[Coordinate-based change listings]
......

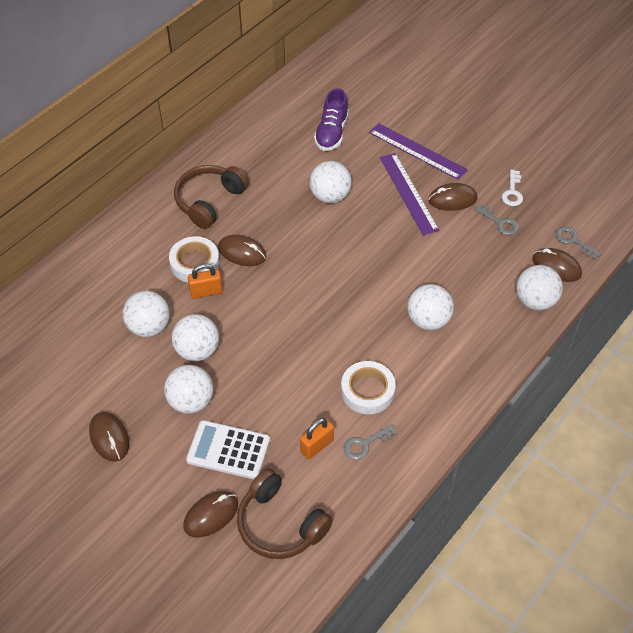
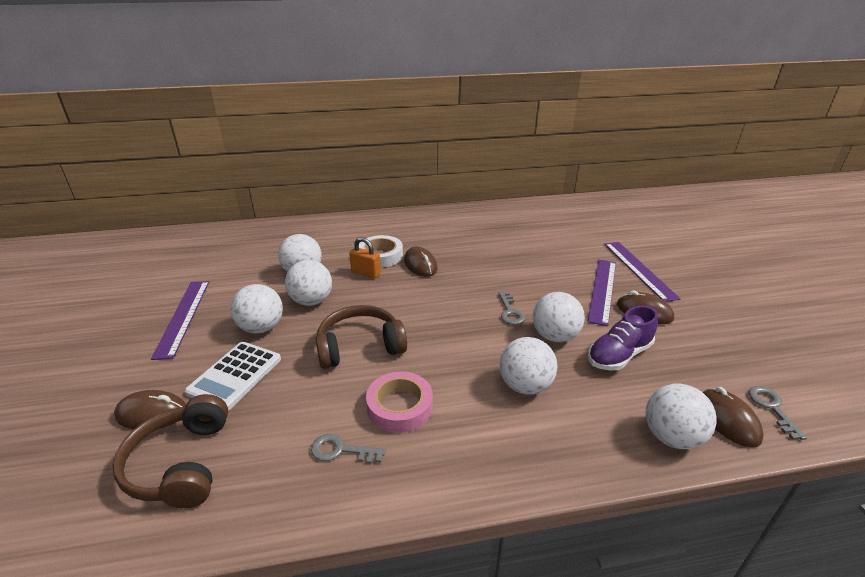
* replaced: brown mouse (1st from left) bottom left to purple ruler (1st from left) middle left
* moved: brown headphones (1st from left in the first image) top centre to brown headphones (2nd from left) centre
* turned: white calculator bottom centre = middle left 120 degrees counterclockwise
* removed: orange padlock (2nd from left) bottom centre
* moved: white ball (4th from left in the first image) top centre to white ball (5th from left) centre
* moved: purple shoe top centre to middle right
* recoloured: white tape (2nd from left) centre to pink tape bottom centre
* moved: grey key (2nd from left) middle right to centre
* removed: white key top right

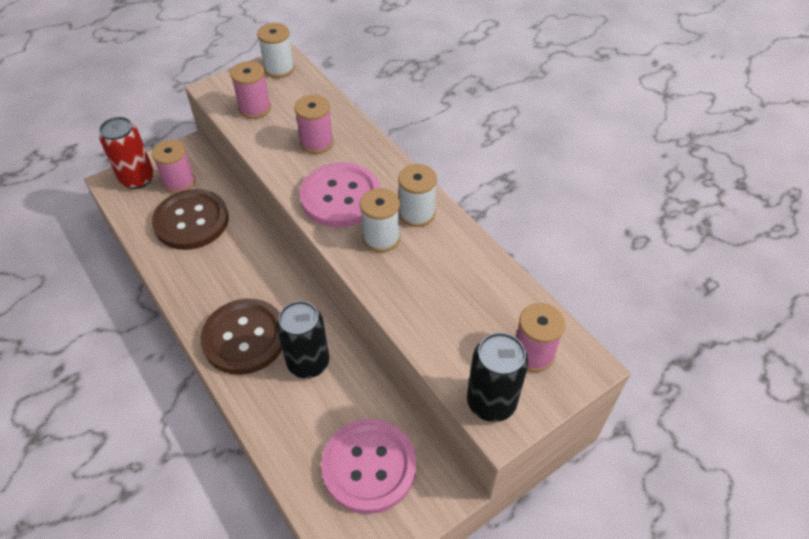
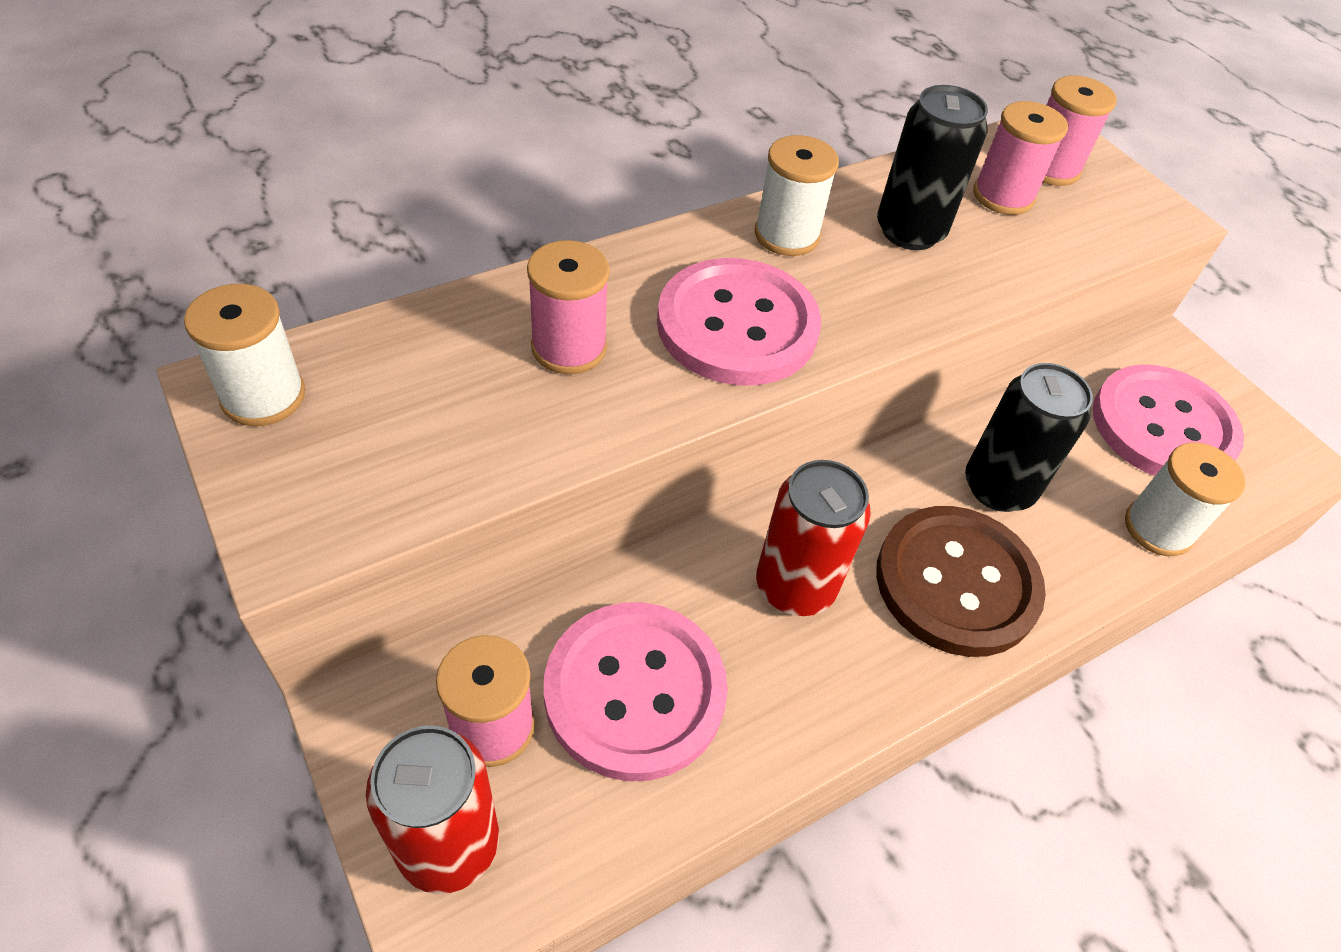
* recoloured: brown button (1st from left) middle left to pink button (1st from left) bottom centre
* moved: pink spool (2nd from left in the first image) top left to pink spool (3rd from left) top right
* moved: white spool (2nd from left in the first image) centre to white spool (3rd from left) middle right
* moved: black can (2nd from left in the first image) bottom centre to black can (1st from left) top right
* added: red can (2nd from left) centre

......

▶ _Task requirements_
What is the number of lines above that contain the word "purple"? Answer with that number only.

▶ _Solution for this exercise_
2